## INPUT DATA:
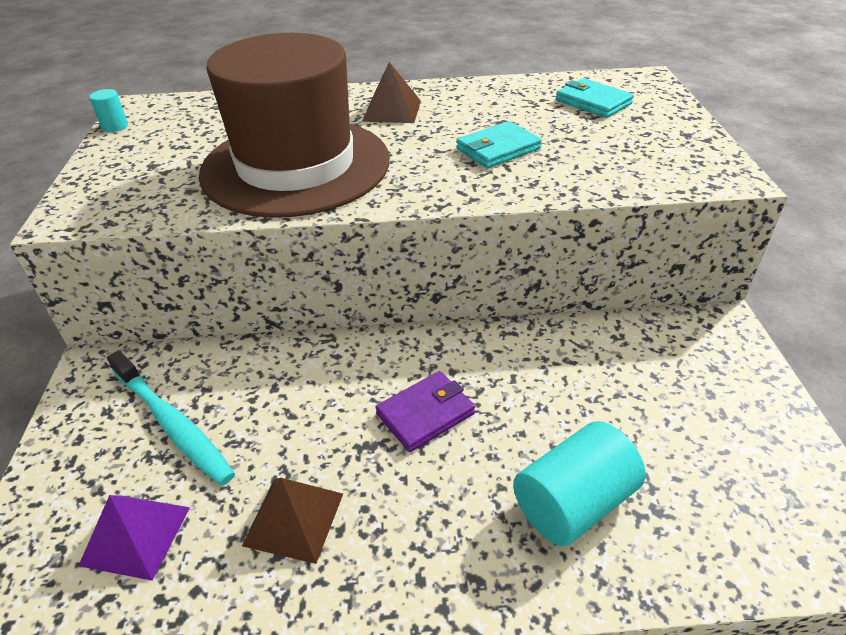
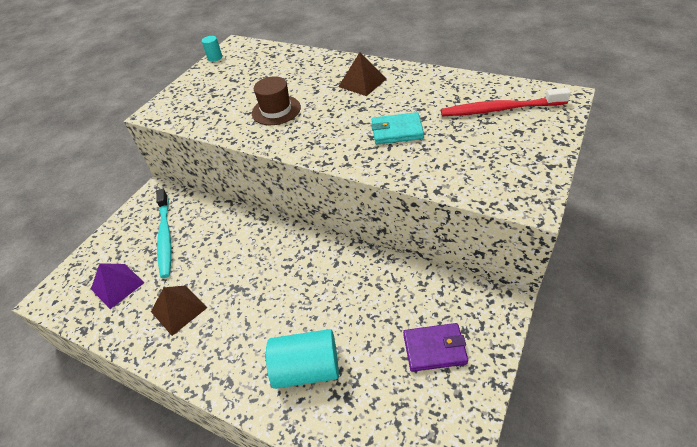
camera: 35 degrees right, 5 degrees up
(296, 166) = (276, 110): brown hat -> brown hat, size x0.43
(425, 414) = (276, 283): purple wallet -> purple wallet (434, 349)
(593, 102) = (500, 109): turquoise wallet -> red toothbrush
--
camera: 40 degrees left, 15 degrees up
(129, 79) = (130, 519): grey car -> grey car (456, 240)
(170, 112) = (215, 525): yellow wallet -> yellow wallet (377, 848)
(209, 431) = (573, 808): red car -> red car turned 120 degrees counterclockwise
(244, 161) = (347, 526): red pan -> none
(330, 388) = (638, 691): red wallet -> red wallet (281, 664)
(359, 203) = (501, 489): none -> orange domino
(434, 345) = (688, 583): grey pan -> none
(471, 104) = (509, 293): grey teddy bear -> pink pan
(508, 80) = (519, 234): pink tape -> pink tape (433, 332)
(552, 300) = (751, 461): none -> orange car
--
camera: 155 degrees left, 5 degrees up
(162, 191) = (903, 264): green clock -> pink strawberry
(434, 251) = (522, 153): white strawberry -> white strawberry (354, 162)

## WHAT IS NEEDED:
Which lines of the records above contain the word "wallet"? Report each one in full.

## TASK RESPONSE:
(425, 414) = (276, 283): purple wallet -> purple wallet (434, 349)
(593, 102) = (500, 109): turquoise wallet -> red toothbrush
(170, 112) = (215, 525): yellow wallet -> yellow wallet (377, 848)
(330, 388) = (638, 691): red wallet -> red wallet (281, 664)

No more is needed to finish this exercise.